* BEGIN Task inputs *
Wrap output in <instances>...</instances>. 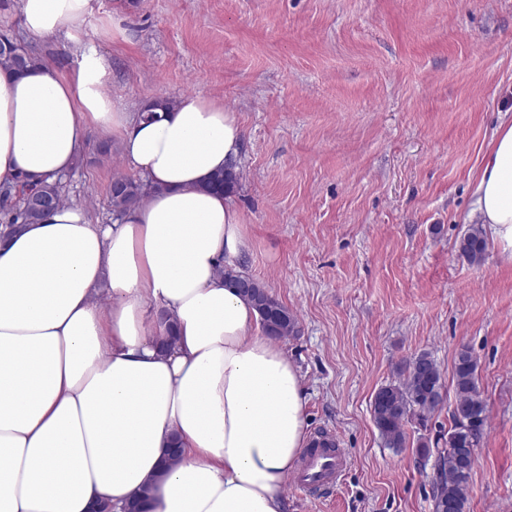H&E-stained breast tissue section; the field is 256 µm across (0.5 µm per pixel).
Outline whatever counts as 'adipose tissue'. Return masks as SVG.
<instances>
[{"instance_id":"1","label":"adipose tissue","mask_w":512,"mask_h":512,"mask_svg":"<svg viewBox=\"0 0 512 512\" xmlns=\"http://www.w3.org/2000/svg\"><path fill=\"white\" fill-rule=\"evenodd\" d=\"M89 0H19L24 30L79 41ZM102 56L70 73L0 68V183L54 181L91 131L151 191L116 224L66 203L0 235V512H284L308 439L303 380L221 270L248 228L214 173L238 164L235 113L199 96L144 121L104 93ZM470 215L512 259V119Z\"/></svg>"}]
</instances>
* END Task inputs *
▶ Your instructions
Copy out exactly the lines from the line with "Outline whatever counts" to the end of the listing, including both of those lines, and give nothing else.

▶ Final result
Outline whatever counts as 'adipose tissue'. Return masks as SVG.
<instances>
[{"instance_id":"1","label":"adipose tissue","mask_w":512,"mask_h":512,"mask_svg":"<svg viewBox=\"0 0 512 512\" xmlns=\"http://www.w3.org/2000/svg\"><path fill=\"white\" fill-rule=\"evenodd\" d=\"M89 0H19L24 30L79 41ZM102 56L70 73L0 68V183L54 181L91 131L151 191L116 224L66 203L0 235V512H284L308 439L303 380L221 270L248 228L214 173L238 164L235 113L199 96L144 121L104 93ZM470 215L512 259V119Z\"/></svg>"}]
</instances>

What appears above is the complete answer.